### [What is expected]
Filter the entries below, keeping every line that has the word "black".

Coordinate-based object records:
Content starts

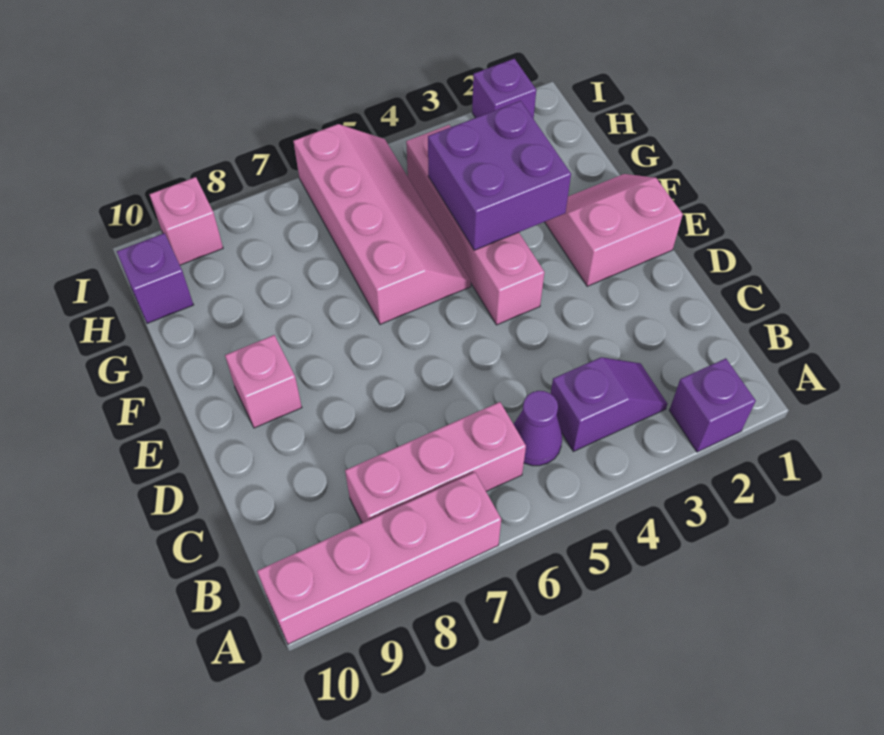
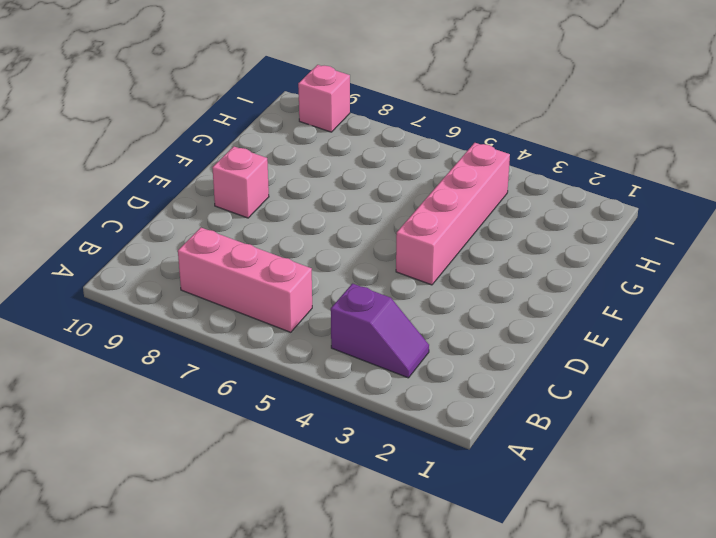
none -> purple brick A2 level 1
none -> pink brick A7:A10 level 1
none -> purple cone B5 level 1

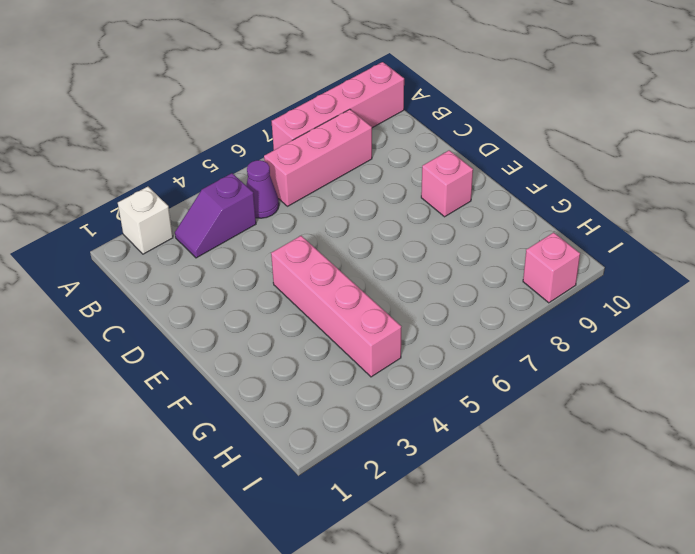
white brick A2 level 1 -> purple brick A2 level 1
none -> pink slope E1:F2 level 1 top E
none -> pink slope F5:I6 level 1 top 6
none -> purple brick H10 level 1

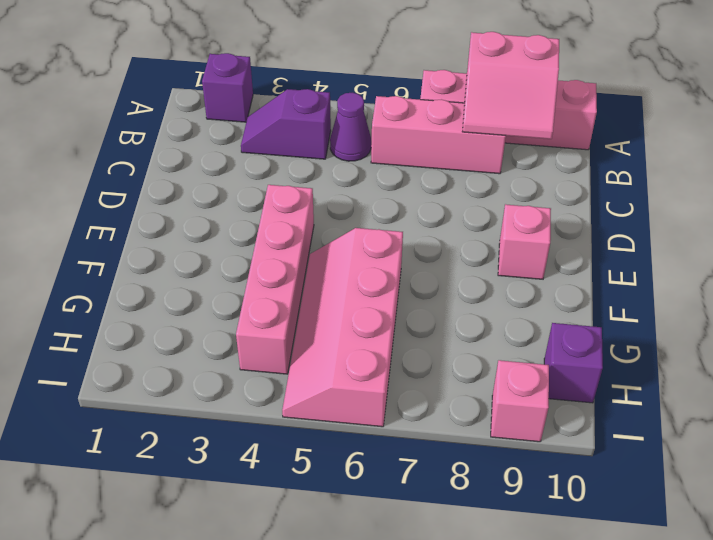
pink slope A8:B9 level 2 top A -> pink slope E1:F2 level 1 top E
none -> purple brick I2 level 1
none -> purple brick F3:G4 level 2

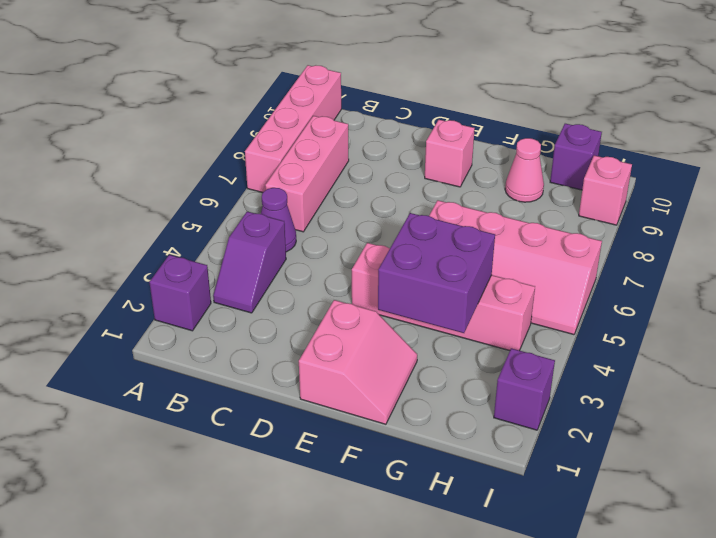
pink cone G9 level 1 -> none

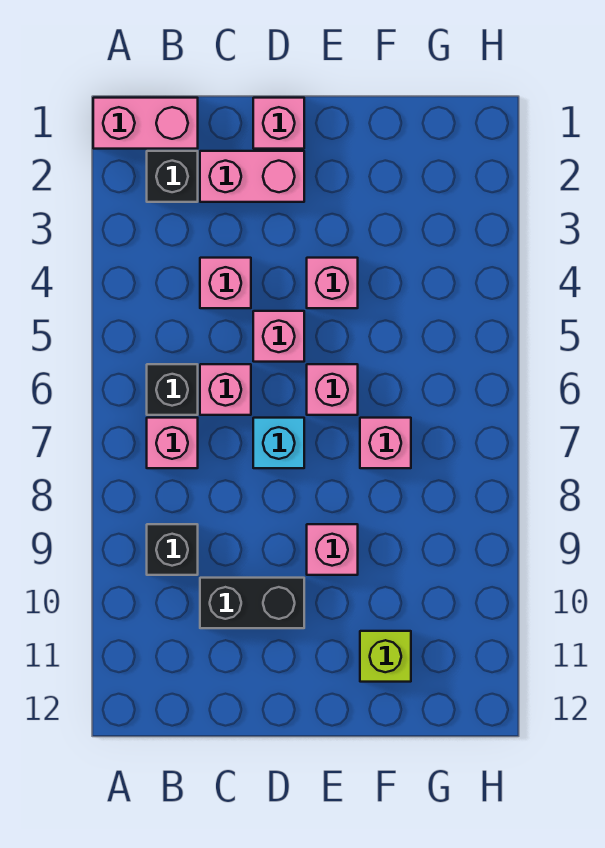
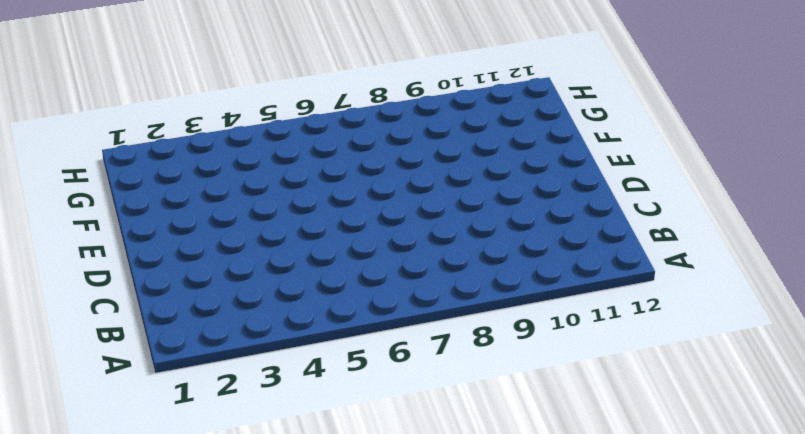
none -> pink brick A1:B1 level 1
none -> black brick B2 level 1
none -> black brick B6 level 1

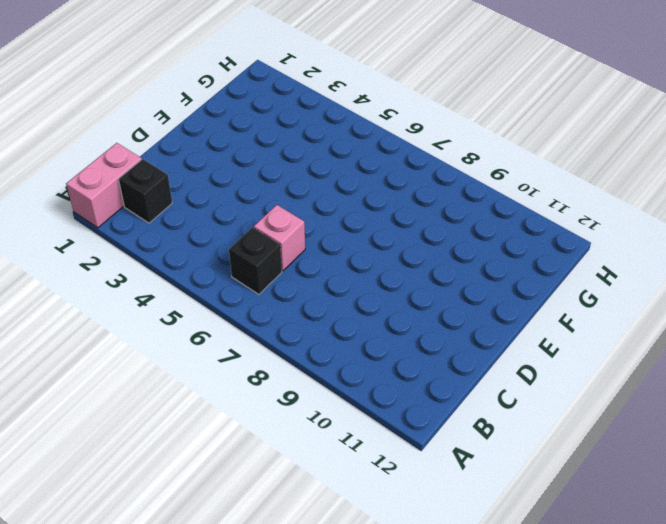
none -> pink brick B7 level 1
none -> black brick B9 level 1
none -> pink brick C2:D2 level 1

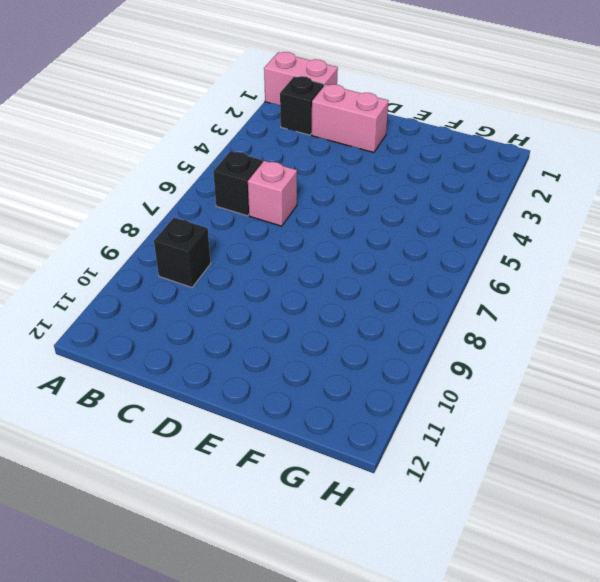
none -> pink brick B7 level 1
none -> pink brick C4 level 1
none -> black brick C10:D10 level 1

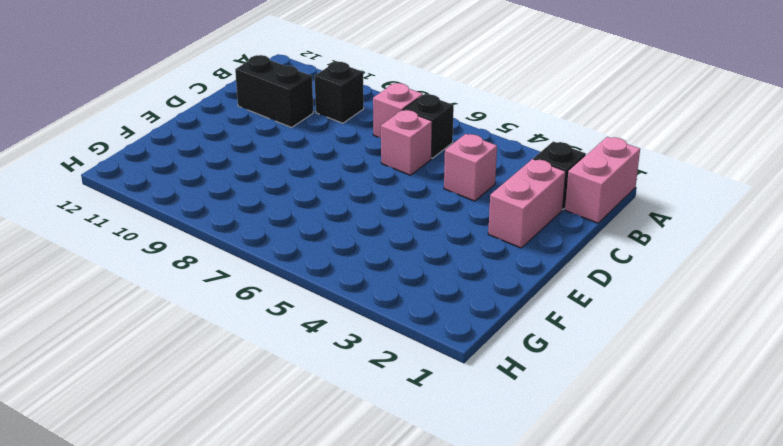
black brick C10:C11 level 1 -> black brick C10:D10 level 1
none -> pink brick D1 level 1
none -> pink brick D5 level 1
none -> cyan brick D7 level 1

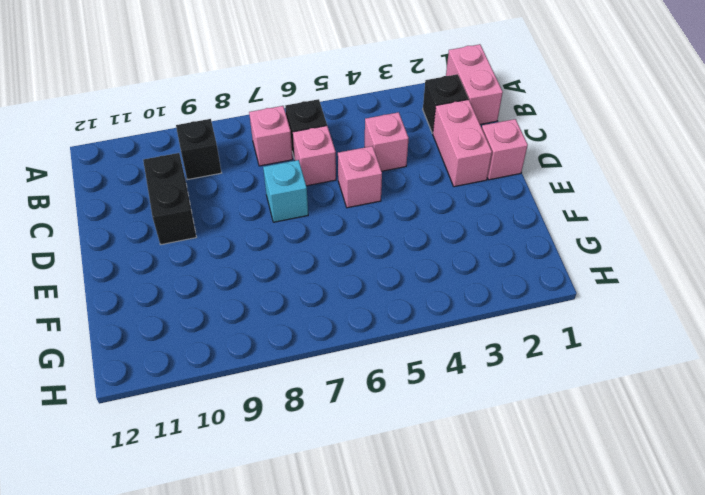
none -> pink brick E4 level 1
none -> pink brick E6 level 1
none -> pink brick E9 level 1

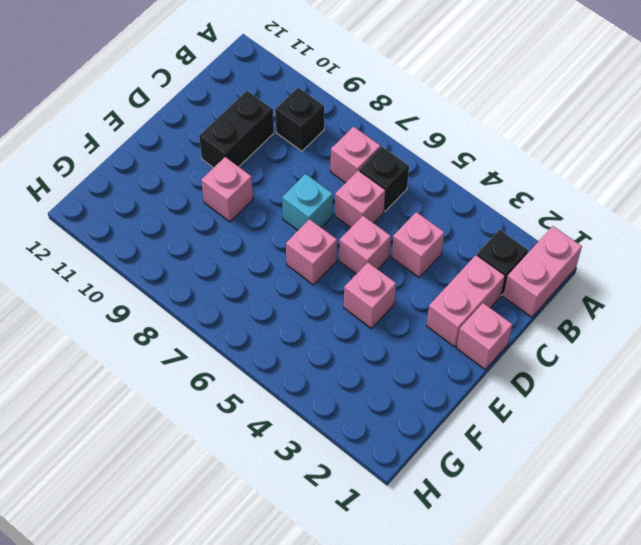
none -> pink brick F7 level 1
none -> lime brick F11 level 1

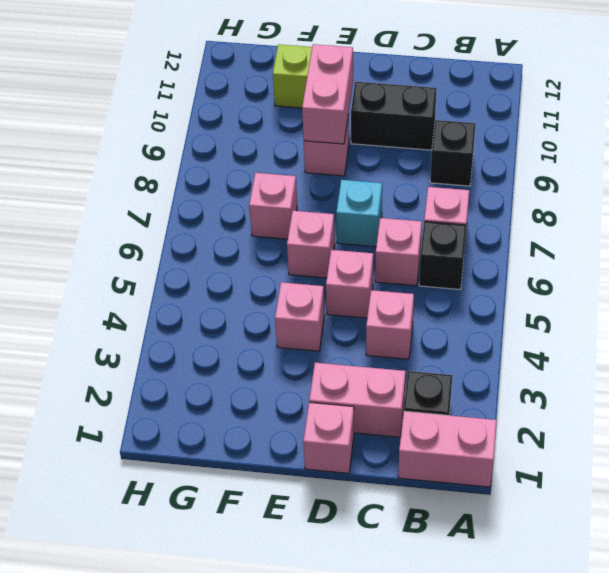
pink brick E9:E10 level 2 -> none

Content ends

### [Task answer]
none -> black brick B2 level 1
none -> black brick B6 level 1
none -> black brick B9 level 1
none -> black brick C10:D10 level 1
black brick C10:C11 level 1 -> black brick C10:D10 level 1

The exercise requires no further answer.